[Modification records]
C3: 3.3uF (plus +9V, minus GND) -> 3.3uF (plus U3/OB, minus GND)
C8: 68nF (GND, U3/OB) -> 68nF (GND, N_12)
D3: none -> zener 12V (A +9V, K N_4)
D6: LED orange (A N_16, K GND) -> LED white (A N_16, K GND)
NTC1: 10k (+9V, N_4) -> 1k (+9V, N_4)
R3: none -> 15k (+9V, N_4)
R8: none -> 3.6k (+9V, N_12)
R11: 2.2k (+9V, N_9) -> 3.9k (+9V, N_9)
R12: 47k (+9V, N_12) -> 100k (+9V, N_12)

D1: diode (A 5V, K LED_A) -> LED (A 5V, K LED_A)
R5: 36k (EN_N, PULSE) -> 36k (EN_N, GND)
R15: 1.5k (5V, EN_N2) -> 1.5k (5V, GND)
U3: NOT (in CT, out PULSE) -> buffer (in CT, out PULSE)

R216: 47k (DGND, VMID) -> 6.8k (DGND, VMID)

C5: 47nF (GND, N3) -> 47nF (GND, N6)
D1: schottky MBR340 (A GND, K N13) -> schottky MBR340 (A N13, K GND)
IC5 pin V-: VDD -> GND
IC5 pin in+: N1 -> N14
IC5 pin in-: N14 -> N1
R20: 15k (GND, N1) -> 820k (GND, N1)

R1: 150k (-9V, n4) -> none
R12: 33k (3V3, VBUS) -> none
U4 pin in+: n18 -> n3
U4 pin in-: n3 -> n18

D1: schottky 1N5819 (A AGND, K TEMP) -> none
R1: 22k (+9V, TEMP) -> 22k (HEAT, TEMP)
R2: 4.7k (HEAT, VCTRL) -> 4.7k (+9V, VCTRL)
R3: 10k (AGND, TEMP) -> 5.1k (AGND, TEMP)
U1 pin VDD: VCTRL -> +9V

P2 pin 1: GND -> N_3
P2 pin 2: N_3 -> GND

**Exercise goal**
Read through the entries, then copy every line where the string "schottky" is found.

**Response for this exercise**
D1: schottky MBR340 (A GND, K N13) -> schottky MBR340 (A N13, K GND)
D1: schottky 1N5819 (A AGND, K TEMP) -> none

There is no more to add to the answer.